- _Data to use_:
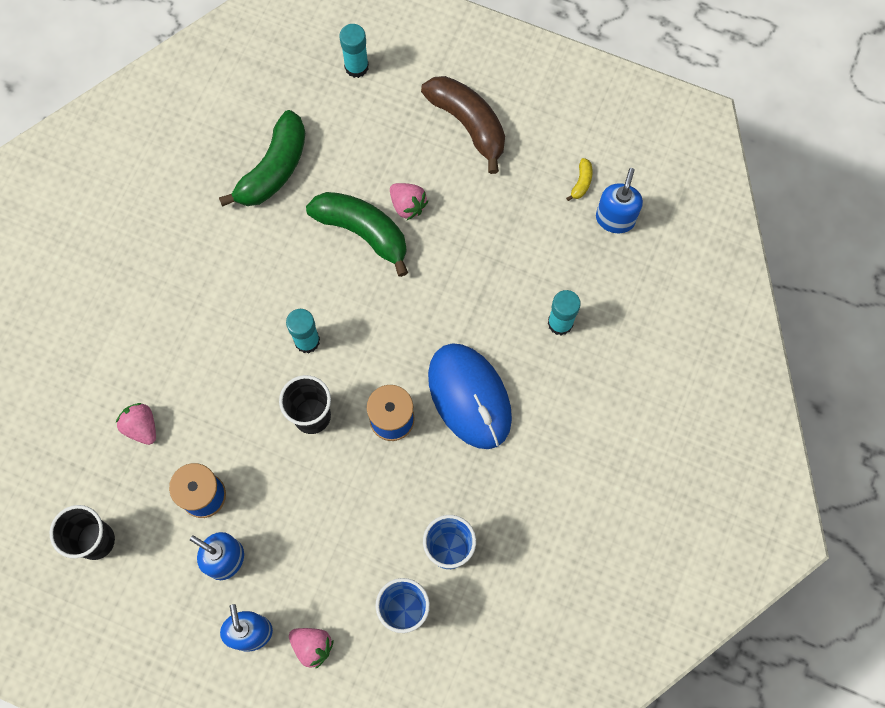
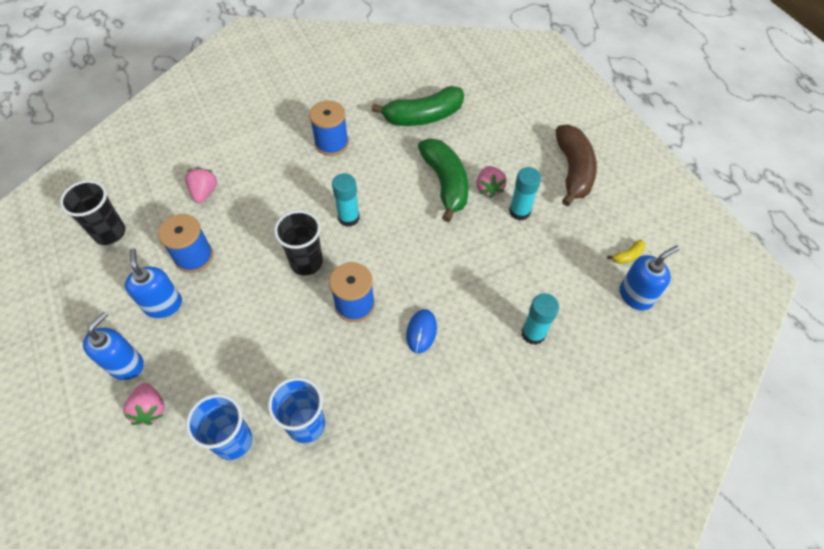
camera: 40 degrees right, 15 degrees down
turquoise glue stick [340,24,369,78] -> turquoise glue stick moved to [509,167,541,221]
blue mouse [428,343,512,449] -> blue mouse [406,309,437,353], size x0.45
none -> blue spool [309,100,349,156]

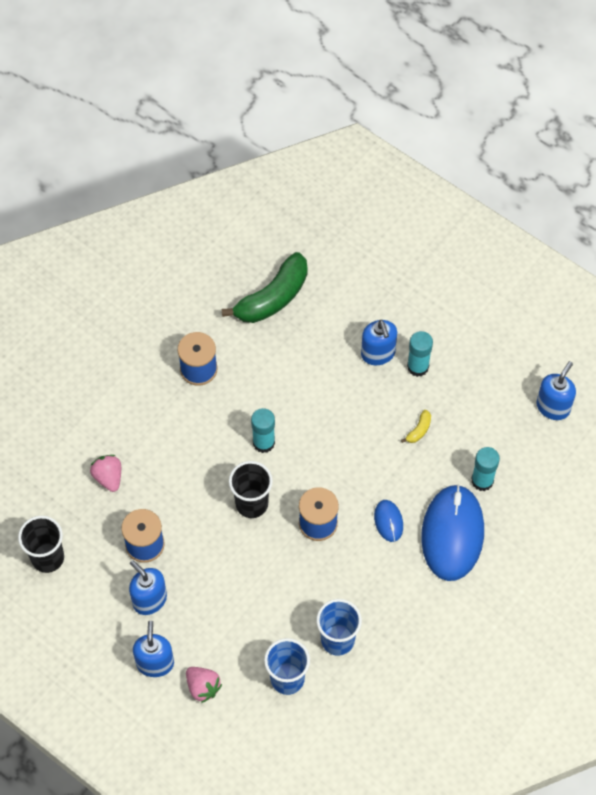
camera: 25 degrees left, 5 degrees up
green banana [418,138,469,222] -> none
pink strawberry [476,166,507,198] -> blue soap dispenser [361,320,397,365]
brown banana [556,124,597,206] -> none
yellow banana [607,239,645,264] -> yellow banana moved to [401,410,431,443]
none -> blue mouse [421,484,484,581]

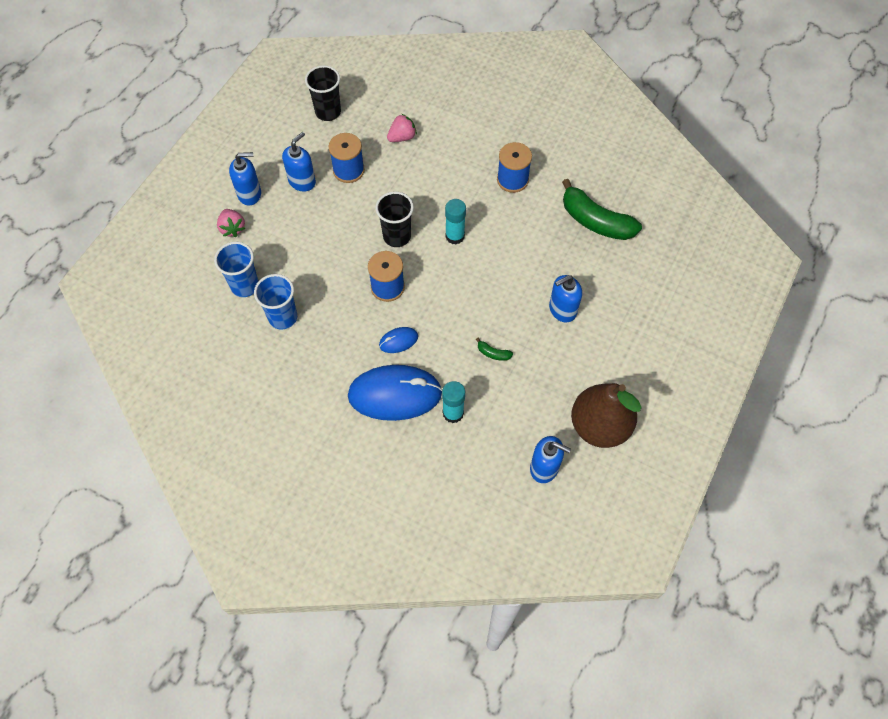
camera: 80 degrees right, 0 degrees up
pink strawberry [186,667,222,703] -> pink strawberry turned 60 degrees counterclockwise [217,209,245,237]
yellow banana [401,410,431,443] -> green banana [476,338,513,361]
turquoise glue stick [407,331,433,377] -> none
none -> brown pear [571,383,642,448]

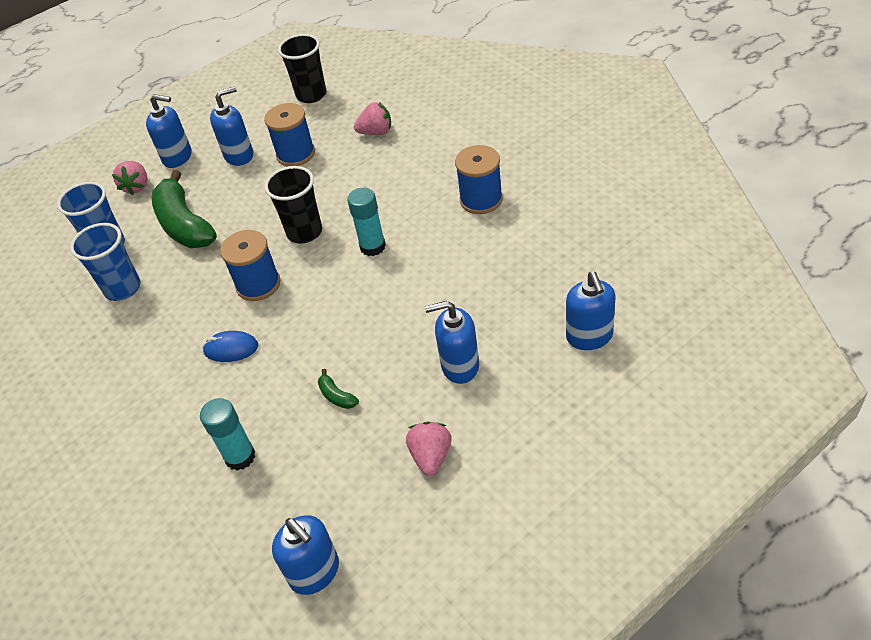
camera: 30 degrees right, 15 degrees down
blue mouse [348,365,442,421] -> none
green banana [562,179,642,240] -> green banana moved to [152,170,217,248]
brown pear [571,383,642,448] -> none
none -> pink strawberry [406,422,452,476]
none -> blue soap dispenser [566,271,616,350]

- _What you should do_: Repeat each line of the material, unaltered, from the first through the line with "blue mouse [348,365,442,421] -> none", and include no pictures.

- _Your solution_:
camera: 40 degrees right, 15 degrees down
turquoise glue stick [340,24,369,78] -> turquoise glue stick moved to [509,167,541,221]
blue mouse [428,343,512,449] -> blue mouse [406,309,437,353], size x0.45
none -> blue spool [309,100,349,156]

camera: 25 degrees left, 5 degrees up
green banana [418,138,469,222] -> none
pink strawberry [476,166,507,198] -> blue soap dispenser [361,320,397,365]
brown banana [556,124,597,206] -> none
yellow banana [607,239,645,264] -> yellow banana moved to [401,410,431,443]
none -> blue mouse [421,484,484,581]

camera: 80 degrees right, 0 degrees up
pink strawberry [186,667,222,703] -> pink strawberry turned 60 degrees counterclockwise [217,209,245,237]
yellow banana [401,410,431,443] -> green banana [476,338,513,361]
turquoise glue stick [407,331,433,377] -> none
none -> brown pear [571,383,642,448]

camera: 30 degrees right, 15 degrees down
blue mouse [348,365,442,421] -> none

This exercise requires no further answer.